AIM OF THE TASK
Below is a listing. Write out exactly its lines between the one holding "IMU pin INT: D6 -> A0" and the one holding "HALL1: KY-003 -> A3144", inclusive.

::::

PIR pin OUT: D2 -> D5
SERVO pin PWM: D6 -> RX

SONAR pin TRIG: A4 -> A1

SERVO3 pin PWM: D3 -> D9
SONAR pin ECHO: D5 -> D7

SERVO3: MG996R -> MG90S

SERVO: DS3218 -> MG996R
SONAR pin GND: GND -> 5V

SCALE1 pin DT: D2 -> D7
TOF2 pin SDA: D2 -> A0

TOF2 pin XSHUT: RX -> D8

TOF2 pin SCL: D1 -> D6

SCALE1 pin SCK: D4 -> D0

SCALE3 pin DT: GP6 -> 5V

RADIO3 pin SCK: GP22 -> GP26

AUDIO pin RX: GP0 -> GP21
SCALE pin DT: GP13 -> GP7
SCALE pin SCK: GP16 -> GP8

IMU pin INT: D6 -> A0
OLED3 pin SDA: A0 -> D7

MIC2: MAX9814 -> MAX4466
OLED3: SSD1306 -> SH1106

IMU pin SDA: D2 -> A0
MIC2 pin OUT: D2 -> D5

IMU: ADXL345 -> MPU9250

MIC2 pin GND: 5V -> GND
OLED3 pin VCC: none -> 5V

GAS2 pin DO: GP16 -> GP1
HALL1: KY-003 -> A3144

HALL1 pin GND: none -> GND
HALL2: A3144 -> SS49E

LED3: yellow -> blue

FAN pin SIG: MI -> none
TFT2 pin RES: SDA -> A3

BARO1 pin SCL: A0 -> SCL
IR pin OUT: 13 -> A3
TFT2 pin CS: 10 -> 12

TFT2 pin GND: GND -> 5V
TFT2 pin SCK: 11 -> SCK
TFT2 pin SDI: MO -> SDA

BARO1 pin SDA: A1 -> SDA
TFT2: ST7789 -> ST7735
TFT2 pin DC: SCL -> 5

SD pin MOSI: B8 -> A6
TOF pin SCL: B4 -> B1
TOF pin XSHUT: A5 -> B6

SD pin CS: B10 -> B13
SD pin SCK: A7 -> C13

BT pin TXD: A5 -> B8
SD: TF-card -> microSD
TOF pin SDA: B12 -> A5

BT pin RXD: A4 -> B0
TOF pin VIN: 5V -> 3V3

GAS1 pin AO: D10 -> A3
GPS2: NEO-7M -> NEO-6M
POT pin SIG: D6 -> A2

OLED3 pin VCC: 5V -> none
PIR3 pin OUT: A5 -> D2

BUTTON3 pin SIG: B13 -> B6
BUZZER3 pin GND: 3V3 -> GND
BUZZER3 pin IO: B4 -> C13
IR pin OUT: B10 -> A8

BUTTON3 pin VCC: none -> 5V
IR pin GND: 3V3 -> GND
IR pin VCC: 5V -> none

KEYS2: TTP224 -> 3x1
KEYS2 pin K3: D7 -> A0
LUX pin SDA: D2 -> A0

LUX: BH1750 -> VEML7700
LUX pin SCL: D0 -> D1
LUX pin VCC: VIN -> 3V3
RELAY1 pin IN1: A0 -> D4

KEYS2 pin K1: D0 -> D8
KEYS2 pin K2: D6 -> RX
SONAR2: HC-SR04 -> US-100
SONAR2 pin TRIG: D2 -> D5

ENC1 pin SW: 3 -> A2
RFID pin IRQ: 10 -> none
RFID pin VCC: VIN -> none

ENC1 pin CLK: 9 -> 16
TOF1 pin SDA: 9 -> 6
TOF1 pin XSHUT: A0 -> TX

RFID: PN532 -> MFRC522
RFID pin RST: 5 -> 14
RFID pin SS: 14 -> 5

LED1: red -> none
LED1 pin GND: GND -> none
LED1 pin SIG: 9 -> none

::::

RESULT OF THIS EXERCISE
IMU pin INT: D6 -> A0
OLED3 pin SDA: A0 -> D7

MIC2: MAX9814 -> MAX4466
OLED3: SSD1306 -> SH1106

IMU pin SDA: D2 -> A0
MIC2 pin OUT: D2 -> D5

IMU: ADXL345 -> MPU9250

MIC2 pin GND: 5V -> GND
OLED3 pin VCC: none -> 5V

GAS2 pin DO: GP16 -> GP1
HALL1: KY-003 -> A3144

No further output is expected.